→ Supplied records:
== Segment start ==

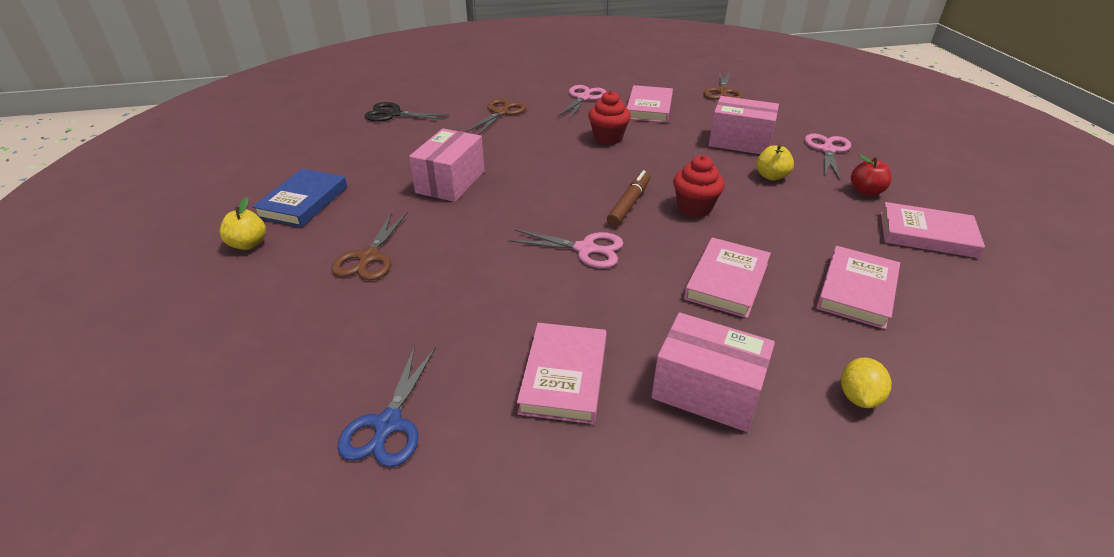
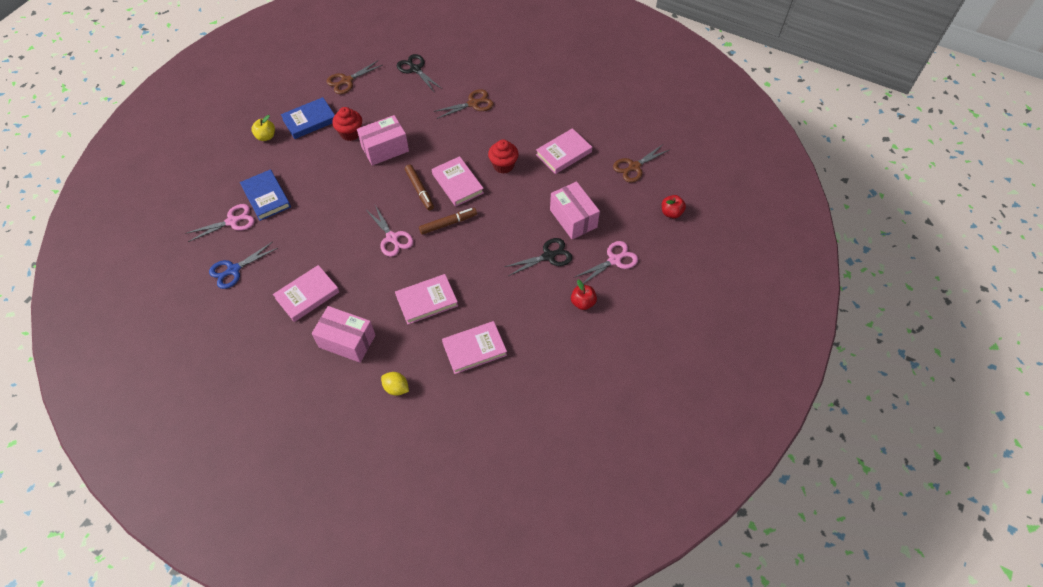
camera: 40 degrees right, 20 degrees up
(333, 304) = (266, 197): none -> blue book
(369, 257) = (302, 179): brown scissors -> brown scissors (347, 81)
(549, 194) = (419, 190): none -> brown marker
(583, 98) = (537, 118): pink scissors -> pink scissors (232, 221)
(694, 208) = (475, 249): red cupcake -> red cupcake (350, 133)
(707, 391) = (347, 341): pink box -> pink box turned 45 degrees counterclockwise
(771, 176) = (548, 256): yellow apple -> black scissors
(805, 103) = (671, 213): none -> red apple
(858, 397) = (396, 388): yellow lemon -> yellow lemon turned 60 degrees clockwise
(927, 234) = (564, 350): pink book -> pink book (457, 183)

== Segment end ==

→ Brief:
Find the word "yellow" in the data and copy out each line where it turns up.

→ Result of this exercise:
(771, 176) = (548, 256): yellow apple -> black scissors
(858, 397) = (396, 388): yellow lemon -> yellow lemon turned 60 degrees clockwise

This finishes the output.